Challenge:
Copy the items below word for word, starting at the line that holds "Give the centreline" and going through the end of the items, with both ends included. Leave the pictures out of your answer.

Data provided:
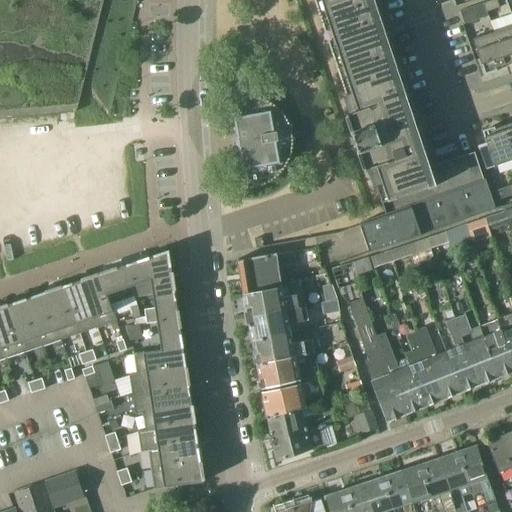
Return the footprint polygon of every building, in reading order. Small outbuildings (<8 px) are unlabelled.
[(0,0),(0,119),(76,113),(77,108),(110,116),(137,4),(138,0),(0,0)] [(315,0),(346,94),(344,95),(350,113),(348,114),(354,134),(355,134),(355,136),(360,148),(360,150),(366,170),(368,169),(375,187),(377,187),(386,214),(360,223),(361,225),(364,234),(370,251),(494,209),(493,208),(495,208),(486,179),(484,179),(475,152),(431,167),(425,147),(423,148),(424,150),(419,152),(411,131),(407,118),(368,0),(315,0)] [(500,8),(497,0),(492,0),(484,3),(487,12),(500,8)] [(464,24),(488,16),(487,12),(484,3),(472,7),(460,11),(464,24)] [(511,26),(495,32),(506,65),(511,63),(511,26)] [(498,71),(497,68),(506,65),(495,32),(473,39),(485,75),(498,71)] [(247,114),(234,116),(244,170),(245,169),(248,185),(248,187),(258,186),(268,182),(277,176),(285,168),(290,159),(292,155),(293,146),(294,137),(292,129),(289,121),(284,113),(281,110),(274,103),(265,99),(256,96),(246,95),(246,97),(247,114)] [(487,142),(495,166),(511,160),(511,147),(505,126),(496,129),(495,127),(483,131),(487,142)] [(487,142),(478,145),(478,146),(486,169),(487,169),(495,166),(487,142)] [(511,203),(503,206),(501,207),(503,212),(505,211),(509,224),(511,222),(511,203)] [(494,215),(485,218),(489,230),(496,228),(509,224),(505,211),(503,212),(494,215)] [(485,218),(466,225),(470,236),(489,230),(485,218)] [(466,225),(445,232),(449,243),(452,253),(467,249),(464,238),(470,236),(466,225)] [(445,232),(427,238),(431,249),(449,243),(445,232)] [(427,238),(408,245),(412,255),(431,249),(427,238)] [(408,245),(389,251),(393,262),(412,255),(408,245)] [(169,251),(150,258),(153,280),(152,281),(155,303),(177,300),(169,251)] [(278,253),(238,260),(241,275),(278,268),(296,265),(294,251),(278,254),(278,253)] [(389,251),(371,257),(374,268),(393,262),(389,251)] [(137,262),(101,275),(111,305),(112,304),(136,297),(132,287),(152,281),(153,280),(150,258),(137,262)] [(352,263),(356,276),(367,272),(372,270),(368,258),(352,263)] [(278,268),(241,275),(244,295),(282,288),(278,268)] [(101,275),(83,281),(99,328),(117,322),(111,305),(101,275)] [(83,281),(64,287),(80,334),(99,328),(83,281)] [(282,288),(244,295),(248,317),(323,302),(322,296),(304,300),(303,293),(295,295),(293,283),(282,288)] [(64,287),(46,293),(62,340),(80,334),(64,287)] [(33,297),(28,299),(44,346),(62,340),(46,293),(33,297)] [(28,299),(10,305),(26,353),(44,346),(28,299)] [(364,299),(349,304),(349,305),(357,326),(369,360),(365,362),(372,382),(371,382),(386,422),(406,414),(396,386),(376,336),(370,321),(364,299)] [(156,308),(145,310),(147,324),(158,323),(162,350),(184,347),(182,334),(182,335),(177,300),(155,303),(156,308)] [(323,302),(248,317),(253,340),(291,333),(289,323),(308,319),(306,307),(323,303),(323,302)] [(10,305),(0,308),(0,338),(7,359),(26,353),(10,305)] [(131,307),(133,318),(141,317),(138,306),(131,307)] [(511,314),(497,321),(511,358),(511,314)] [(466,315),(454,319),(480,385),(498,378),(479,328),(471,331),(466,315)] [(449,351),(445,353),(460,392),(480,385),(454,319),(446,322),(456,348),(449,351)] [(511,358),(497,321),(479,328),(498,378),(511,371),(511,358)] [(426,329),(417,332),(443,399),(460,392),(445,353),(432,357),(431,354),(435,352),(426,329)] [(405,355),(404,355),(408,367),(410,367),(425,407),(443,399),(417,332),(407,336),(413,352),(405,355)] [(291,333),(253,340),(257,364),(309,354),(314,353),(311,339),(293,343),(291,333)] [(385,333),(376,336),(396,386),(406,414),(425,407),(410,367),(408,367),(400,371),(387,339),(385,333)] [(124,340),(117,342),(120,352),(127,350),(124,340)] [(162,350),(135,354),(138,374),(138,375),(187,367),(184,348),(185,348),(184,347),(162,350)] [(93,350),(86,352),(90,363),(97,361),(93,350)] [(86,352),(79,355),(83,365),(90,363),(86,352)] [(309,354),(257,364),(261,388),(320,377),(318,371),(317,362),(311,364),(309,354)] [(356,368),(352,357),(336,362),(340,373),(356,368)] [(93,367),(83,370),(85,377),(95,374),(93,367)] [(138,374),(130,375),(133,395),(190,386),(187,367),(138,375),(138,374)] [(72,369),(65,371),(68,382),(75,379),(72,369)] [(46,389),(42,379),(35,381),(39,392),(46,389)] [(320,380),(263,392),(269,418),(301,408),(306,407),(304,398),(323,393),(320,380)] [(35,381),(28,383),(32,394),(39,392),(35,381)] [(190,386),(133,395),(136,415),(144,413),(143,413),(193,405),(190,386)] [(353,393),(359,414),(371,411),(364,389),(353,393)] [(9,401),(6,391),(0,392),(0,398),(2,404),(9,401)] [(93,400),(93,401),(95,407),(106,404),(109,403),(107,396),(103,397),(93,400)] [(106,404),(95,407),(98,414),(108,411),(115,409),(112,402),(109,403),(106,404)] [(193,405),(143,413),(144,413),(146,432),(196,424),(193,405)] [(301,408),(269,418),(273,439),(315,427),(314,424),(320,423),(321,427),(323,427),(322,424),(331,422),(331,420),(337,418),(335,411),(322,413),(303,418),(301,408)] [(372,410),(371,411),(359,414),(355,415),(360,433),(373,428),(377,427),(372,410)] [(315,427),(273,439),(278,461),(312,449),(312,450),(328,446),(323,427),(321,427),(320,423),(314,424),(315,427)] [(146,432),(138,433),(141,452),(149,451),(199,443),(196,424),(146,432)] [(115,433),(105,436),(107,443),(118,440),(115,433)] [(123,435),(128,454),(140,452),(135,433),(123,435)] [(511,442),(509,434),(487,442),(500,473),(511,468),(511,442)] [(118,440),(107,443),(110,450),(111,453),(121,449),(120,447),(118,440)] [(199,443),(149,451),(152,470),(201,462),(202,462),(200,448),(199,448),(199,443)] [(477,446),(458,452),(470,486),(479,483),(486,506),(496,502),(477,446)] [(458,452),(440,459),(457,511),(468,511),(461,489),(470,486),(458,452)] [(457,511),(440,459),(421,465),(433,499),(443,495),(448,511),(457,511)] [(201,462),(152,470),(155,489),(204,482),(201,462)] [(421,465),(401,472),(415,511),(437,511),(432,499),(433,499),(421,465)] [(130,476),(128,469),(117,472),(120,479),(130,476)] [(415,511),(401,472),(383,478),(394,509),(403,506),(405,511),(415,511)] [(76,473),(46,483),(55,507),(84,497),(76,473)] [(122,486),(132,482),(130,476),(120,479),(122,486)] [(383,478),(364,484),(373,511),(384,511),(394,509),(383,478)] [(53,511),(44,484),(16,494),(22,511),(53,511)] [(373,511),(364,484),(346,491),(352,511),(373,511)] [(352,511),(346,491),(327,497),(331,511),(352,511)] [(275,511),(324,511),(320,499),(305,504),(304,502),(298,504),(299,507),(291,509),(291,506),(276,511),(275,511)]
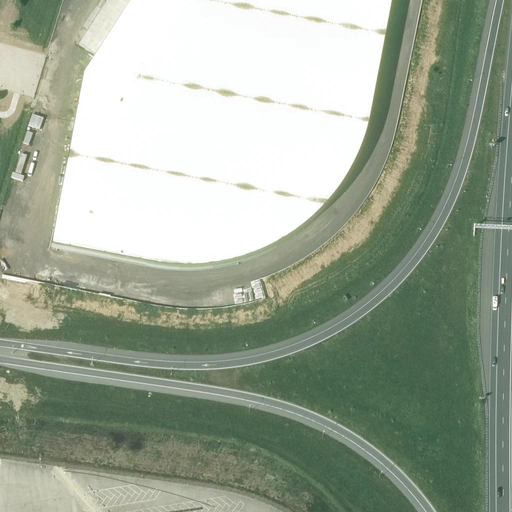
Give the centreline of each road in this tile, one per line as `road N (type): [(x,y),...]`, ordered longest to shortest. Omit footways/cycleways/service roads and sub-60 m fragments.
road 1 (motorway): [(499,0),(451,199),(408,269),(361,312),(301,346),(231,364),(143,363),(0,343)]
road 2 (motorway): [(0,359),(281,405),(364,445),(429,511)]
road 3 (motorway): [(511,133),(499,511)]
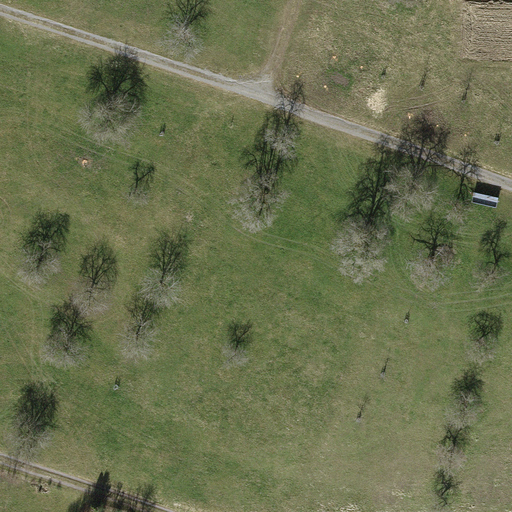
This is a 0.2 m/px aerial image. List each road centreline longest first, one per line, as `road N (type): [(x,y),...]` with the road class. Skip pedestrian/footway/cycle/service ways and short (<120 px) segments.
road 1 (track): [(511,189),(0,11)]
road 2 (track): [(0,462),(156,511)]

Completed task:
Give the centreline of each road in this tile, one per line as `road N (type): [(x,y),...]`, ordered longest to shortest. Omit footways/cycleways/service roads and sub-60 m fragments.
road 1 (motorway): [(499,0),(451,199),(408,269),(361,312),(301,346),(231,364),(143,363),(0,343)]
road 2 (motorway): [(0,359),(281,405),(364,445),(429,511)]
road 3 (motorway): [(511,133),(499,511)]
This is a 0.2 m/px aerial image. List each road centreline longest first, one per line, as `road N (type): [(x,y),...]` with the road class. Skip pedestrian/footway/cycle/service ways and short (<120 px) segments.
road 1 (track): [(511,189),(0,11)]
road 2 (track): [(0,462),(156,511)]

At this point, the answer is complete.